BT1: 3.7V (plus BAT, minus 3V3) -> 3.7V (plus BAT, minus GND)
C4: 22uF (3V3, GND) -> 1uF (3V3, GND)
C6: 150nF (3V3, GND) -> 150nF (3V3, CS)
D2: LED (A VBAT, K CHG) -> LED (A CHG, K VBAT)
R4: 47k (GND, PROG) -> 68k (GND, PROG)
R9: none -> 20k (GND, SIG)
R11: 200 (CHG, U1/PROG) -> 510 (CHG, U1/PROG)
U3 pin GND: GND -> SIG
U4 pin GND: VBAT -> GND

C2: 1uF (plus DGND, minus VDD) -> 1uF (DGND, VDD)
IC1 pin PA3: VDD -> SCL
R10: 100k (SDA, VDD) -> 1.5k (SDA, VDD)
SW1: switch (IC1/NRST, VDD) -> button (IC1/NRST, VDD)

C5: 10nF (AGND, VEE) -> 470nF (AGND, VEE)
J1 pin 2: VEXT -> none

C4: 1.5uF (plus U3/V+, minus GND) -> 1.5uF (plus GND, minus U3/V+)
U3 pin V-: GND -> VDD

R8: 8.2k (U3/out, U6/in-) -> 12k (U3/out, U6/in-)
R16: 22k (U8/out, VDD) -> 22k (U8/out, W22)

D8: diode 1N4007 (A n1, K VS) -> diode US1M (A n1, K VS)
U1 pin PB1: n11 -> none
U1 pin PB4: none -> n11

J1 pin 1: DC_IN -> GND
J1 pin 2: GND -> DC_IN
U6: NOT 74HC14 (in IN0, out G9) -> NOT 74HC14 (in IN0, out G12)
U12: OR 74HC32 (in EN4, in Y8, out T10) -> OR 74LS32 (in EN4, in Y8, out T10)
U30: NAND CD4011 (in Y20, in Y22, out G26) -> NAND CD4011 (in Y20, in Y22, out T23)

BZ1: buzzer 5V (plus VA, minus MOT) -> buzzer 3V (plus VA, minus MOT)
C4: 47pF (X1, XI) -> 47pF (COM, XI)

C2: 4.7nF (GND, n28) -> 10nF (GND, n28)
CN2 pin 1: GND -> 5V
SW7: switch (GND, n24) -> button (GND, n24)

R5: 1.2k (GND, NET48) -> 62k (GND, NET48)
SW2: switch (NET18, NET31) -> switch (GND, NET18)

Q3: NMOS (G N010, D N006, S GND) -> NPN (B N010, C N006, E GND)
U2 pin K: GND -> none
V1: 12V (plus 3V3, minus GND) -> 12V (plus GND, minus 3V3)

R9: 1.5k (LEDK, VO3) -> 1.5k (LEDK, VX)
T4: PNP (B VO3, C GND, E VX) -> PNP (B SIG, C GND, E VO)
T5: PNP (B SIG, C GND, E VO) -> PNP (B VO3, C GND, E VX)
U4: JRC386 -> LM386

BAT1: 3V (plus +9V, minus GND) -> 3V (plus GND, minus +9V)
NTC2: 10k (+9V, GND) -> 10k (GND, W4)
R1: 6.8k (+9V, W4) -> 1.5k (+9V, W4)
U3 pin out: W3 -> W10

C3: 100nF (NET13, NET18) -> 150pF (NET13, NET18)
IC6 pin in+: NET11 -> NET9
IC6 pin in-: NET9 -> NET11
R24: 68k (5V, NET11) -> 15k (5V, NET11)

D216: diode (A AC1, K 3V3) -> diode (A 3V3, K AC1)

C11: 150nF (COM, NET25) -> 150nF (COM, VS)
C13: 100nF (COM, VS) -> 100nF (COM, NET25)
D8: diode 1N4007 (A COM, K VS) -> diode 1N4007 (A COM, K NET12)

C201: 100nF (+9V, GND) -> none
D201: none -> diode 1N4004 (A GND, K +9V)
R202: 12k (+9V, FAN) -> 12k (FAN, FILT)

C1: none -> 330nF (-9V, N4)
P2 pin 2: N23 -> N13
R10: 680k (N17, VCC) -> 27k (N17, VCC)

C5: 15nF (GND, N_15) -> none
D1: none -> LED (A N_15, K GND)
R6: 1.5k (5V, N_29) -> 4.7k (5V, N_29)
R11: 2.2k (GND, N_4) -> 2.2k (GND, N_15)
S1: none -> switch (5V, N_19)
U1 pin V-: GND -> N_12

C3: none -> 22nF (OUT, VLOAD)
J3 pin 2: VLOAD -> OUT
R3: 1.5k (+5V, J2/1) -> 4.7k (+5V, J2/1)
______
REQUIRED ACTION: In the entries above, find the line with "C5: 10nF (AGND, VEE) -> 470nF (AGND, VEE)" and the line with "U6: NOT 74HC14", then set down exactly those two and every line between them, nothing else.

REPLY TO THE TASK:
C5: 10nF (AGND, VEE) -> 470nF (AGND, VEE)
J1 pin 2: VEXT -> none

C4: 1.5uF (plus U3/V+, minus GND) -> 1.5uF (plus GND, minus U3/V+)
U3 pin V-: GND -> VDD

R8: 8.2k (U3/out, U6/in-) -> 12k (U3/out, U6/in-)
R16: 22k (U8/out, VDD) -> 22k (U8/out, W22)

D8: diode 1N4007 (A n1, K VS) -> diode US1M (A n1, K VS)
U1 pin PB1: n11 -> none
U1 pin PB4: none -> n11

J1 pin 1: DC_IN -> GND
J1 pin 2: GND -> DC_IN
U6: NOT 74HC14 (in IN0, out G9) -> NOT 74HC14 (in IN0, out G12)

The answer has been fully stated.